◆ Activity ◆
The whole listing is to be given again without alteration, except that its pictures are dropped.
** Provided entries follows **
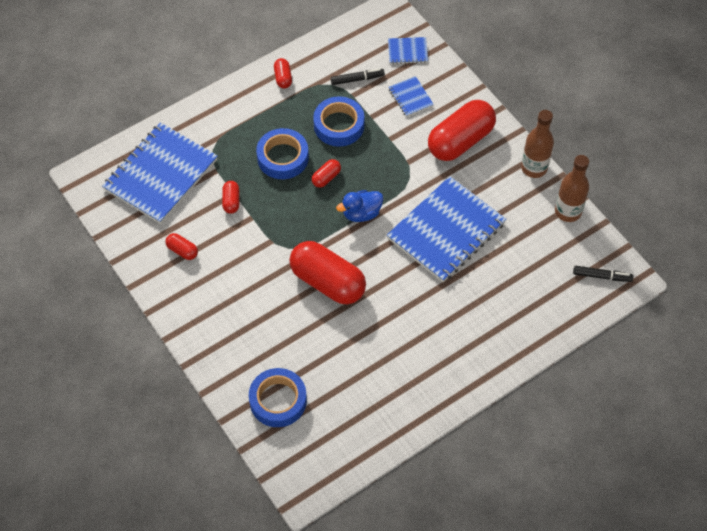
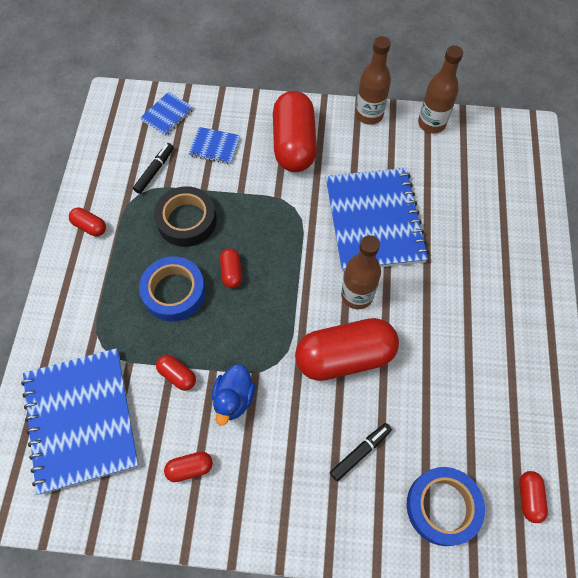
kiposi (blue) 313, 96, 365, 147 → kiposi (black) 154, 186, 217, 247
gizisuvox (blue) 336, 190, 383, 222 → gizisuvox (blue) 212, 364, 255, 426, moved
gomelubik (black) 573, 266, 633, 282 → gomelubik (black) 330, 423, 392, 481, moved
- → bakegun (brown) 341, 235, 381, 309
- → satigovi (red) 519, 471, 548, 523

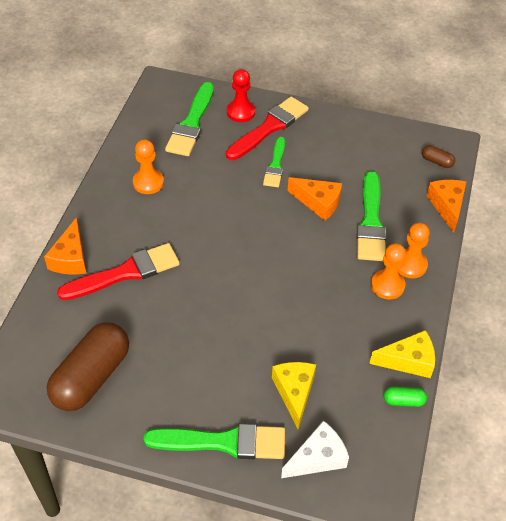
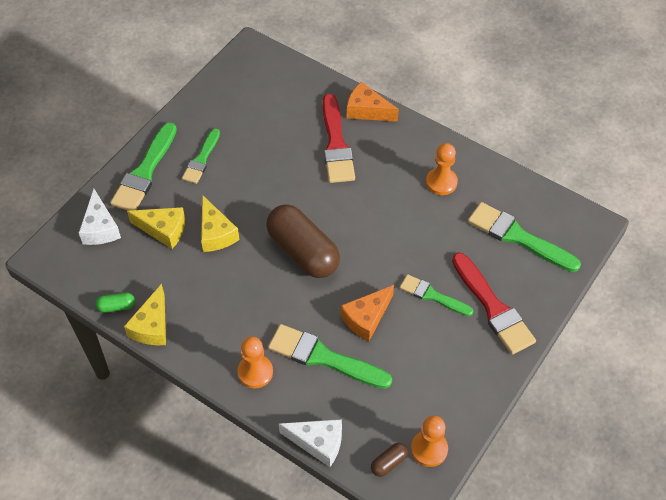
satigovi (brown) 47, 322, 129, 411 → satigovi (brown) 266, 205, 340, 278, moved
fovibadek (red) 227, 69, 255, 122 → -
fovibadek (orange) 371, 243, 406, 299 → fovibadek (orange) 411, 415, 448, 467, moved
satigovi (green) 384, 387, 427, 407 → satigovi (green) 95, 292, 135, 313, 60 degrees clockwise
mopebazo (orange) 427, 180, 466, 233 → mopebazo (white) 279, 419, 342, 467
- → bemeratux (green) 182, 128, 220, 184
- → mopebazo (yellow) 201, 195, 240, 252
** End of Provided entries **
◆ Written answer ◆
kiposi (blue) 313, 96, 365, 147 → kiposi (black) 154, 186, 217, 247
gizisuvox (blue) 336, 190, 383, 222 → gizisuvox (blue) 212, 364, 255, 426, moved
gomelubik (black) 573, 266, 633, 282 → gomelubik (black) 330, 423, 392, 481, moved
- → bakegun (brown) 341, 235, 381, 309
- → satigovi (red) 519, 471, 548, 523

satigovi (brown) 47, 322, 129, 411 → satigovi (brown) 266, 205, 340, 278, moved
fovibadek (red) 227, 69, 255, 122 → -
fovibadek (orange) 371, 243, 406, 299 → fovibadek (orange) 411, 415, 448, 467, moved
satigovi (green) 384, 387, 427, 407 → satigovi (green) 95, 292, 135, 313, 60 degrees clockwise
mopebazo (orange) 427, 180, 466, 233 → mopebazo (white) 279, 419, 342, 467
- → bemeratux (green) 182, 128, 220, 184
- → mopebazo (yellow) 201, 195, 240, 252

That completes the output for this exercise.